▶ Input

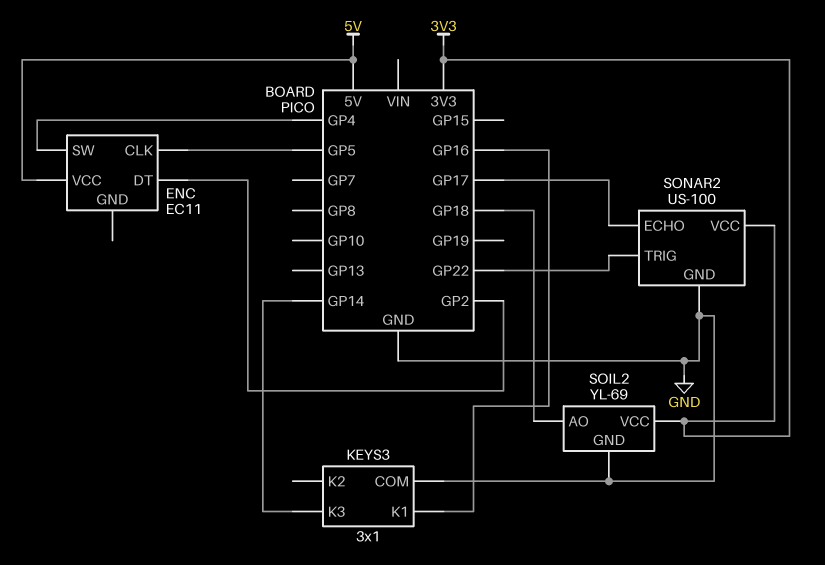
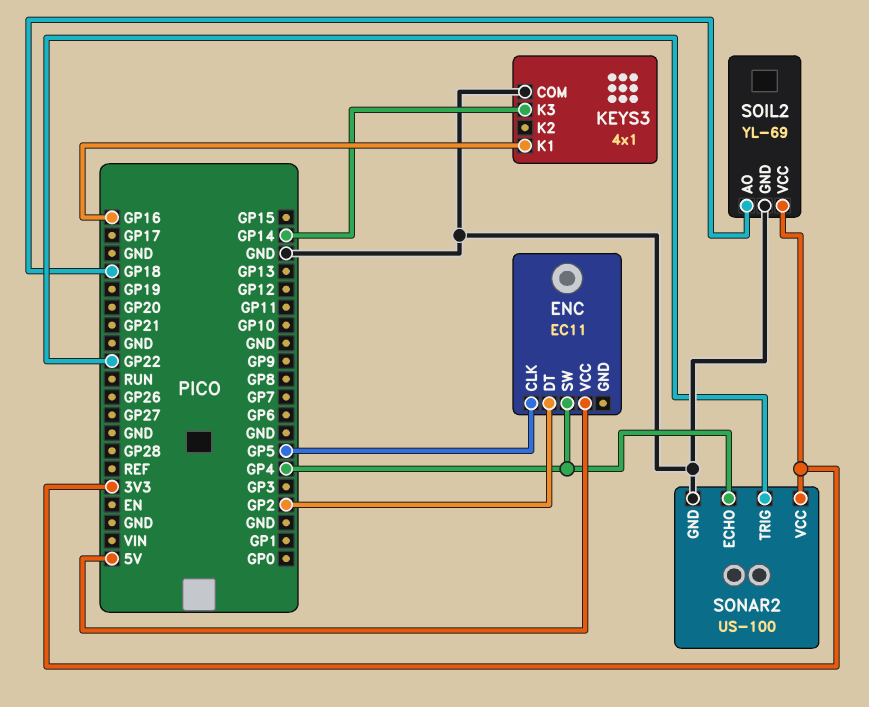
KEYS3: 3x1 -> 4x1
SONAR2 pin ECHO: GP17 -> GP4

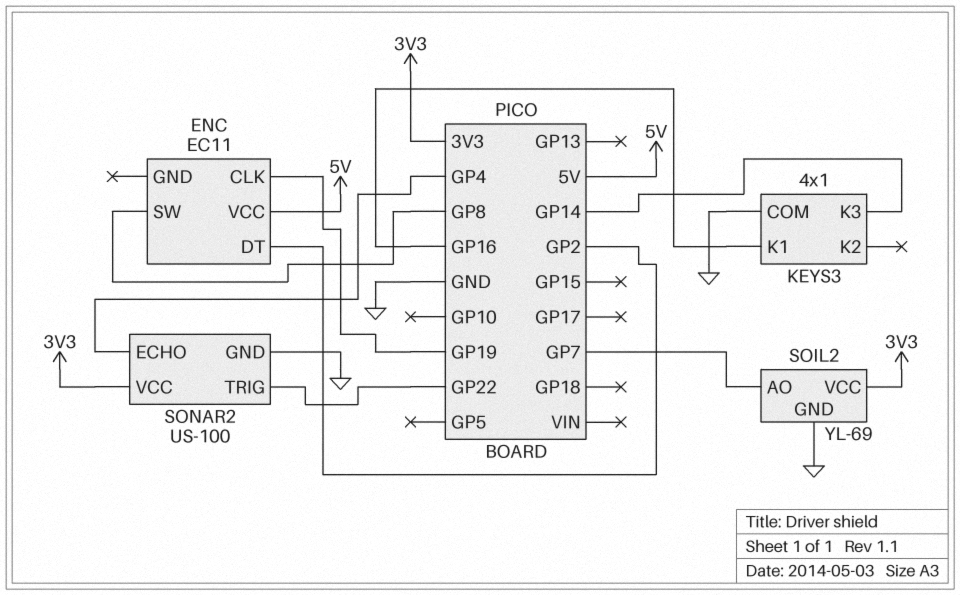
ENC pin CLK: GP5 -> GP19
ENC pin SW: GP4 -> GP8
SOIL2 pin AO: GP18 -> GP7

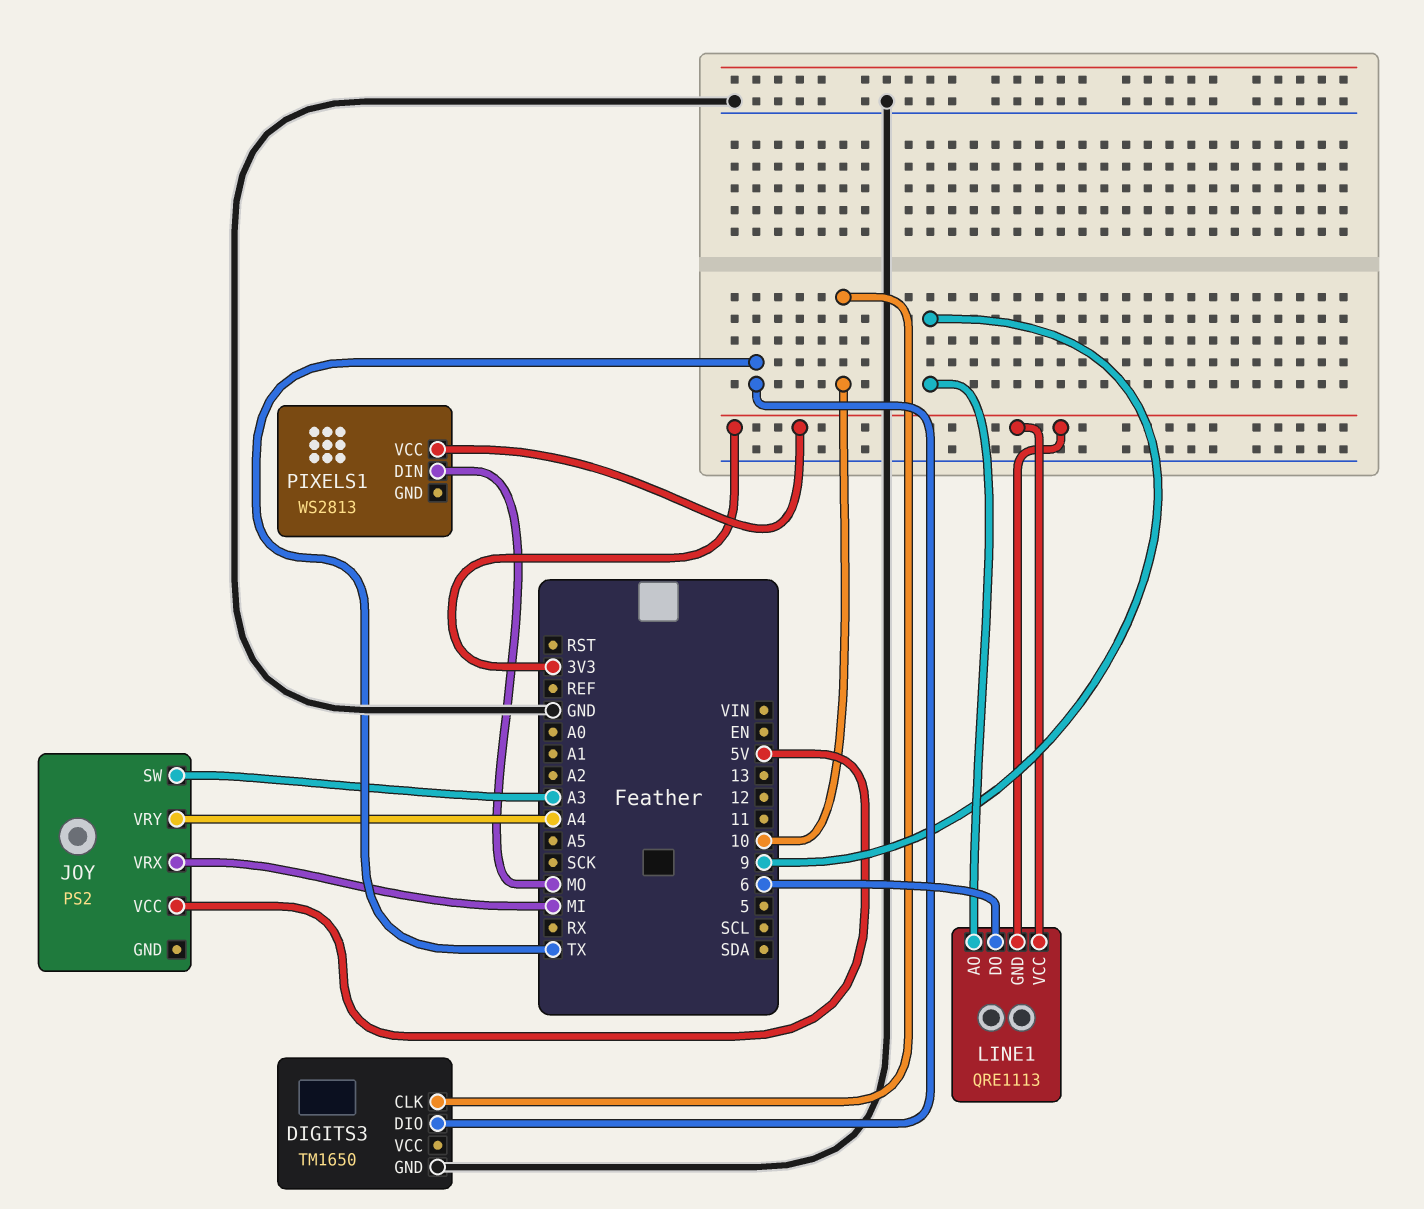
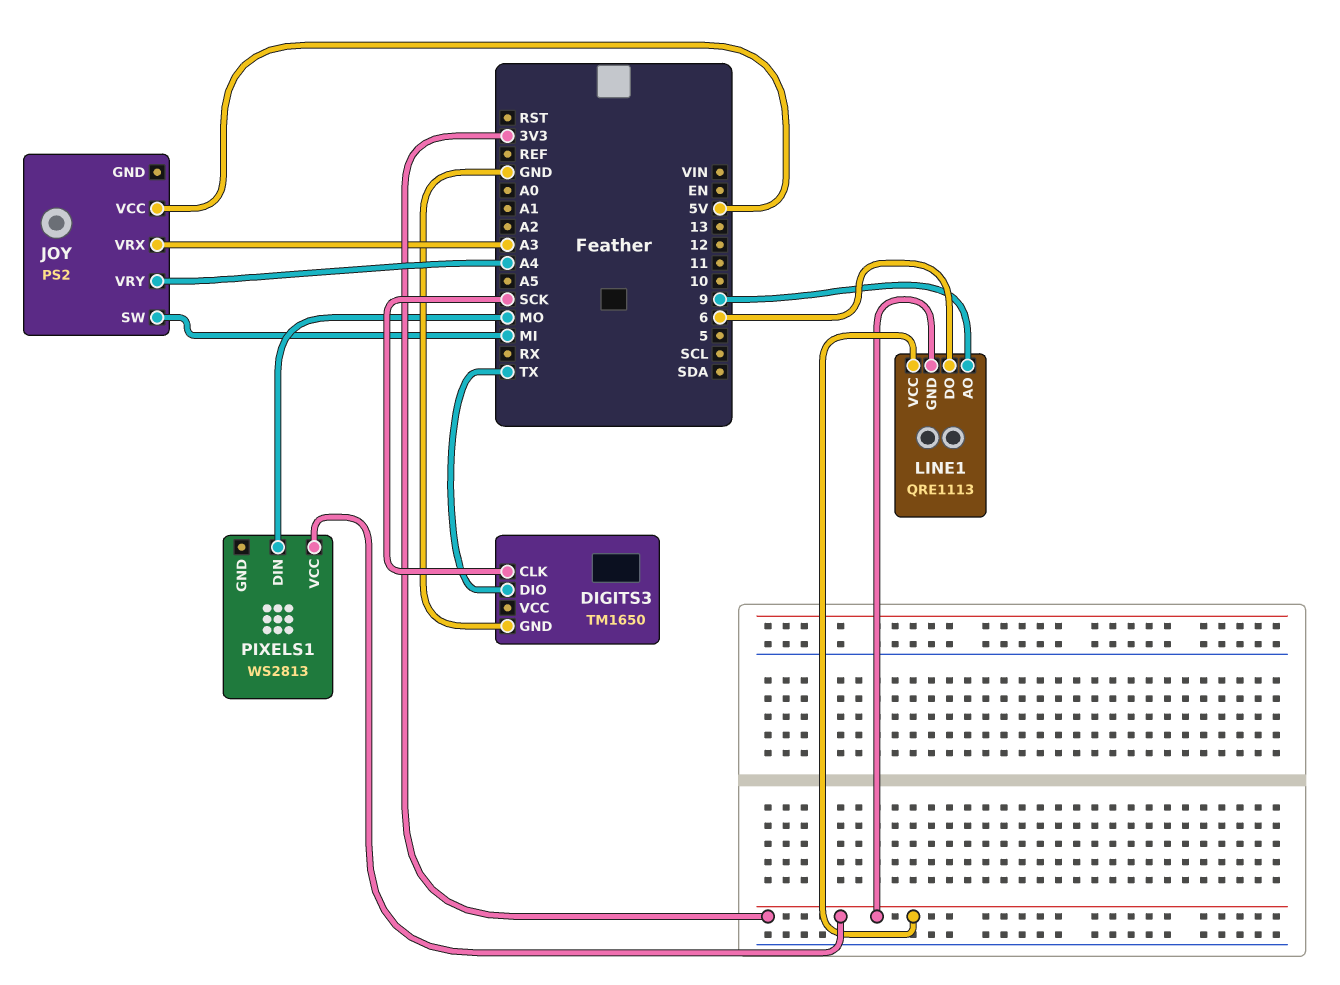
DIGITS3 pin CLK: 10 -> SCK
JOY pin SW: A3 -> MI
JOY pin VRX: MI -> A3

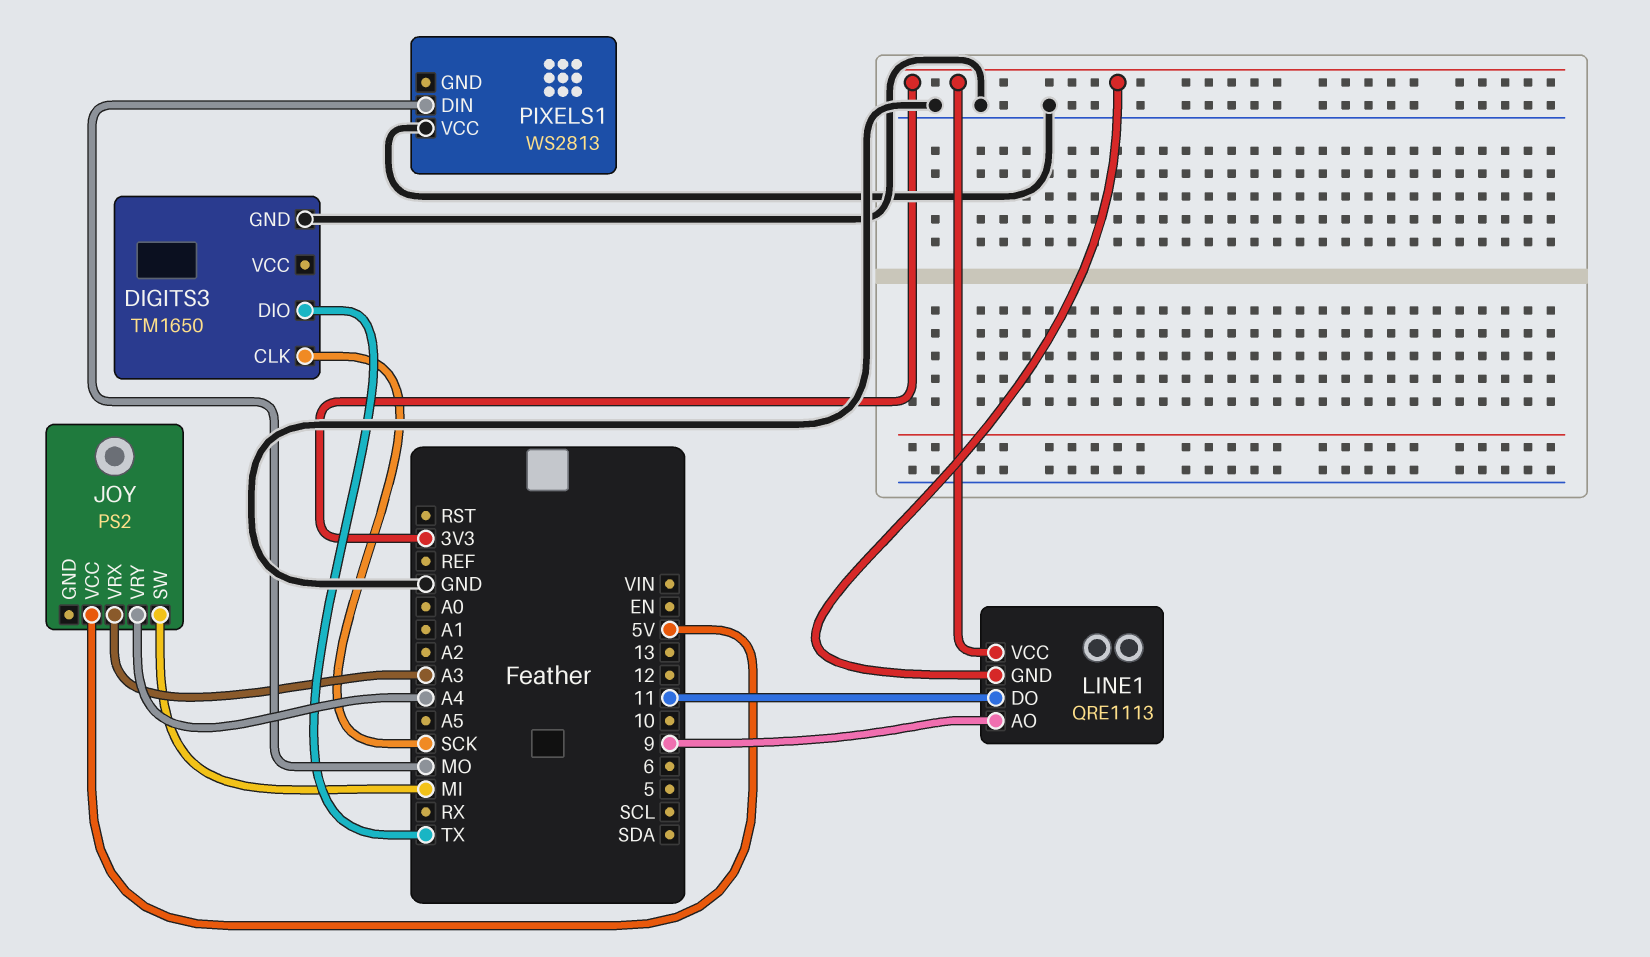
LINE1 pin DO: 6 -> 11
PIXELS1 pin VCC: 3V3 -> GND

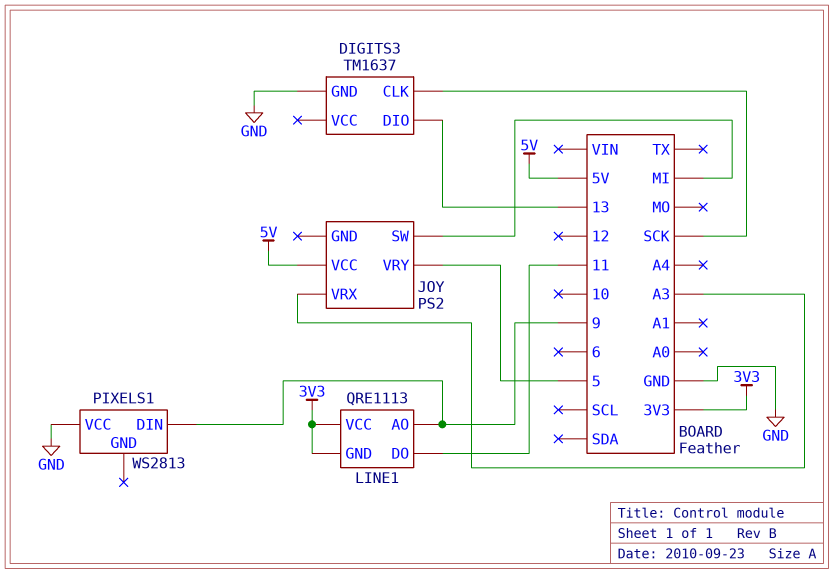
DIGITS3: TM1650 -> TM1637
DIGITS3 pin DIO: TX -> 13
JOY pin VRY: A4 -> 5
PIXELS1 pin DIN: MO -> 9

▶ What to do
An exact copy of every entry above is required, without the pictures.

▶ Response box
KEYS3: 3x1 -> 4x1
SONAR2 pin ECHO: GP17 -> GP4

ENC pin CLK: GP5 -> GP19
ENC pin SW: GP4 -> GP8
SOIL2 pin AO: GP18 -> GP7

DIGITS3 pin CLK: 10 -> SCK
JOY pin SW: A3 -> MI
JOY pin VRX: MI -> A3

LINE1 pin DO: 6 -> 11
PIXELS1 pin VCC: 3V3 -> GND

DIGITS3: TM1650 -> TM1637
DIGITS3 pin DIO: TX -> 13
JOY pin VRY: A4 -> 5
PIXELS1 pin DIN: MO -> 9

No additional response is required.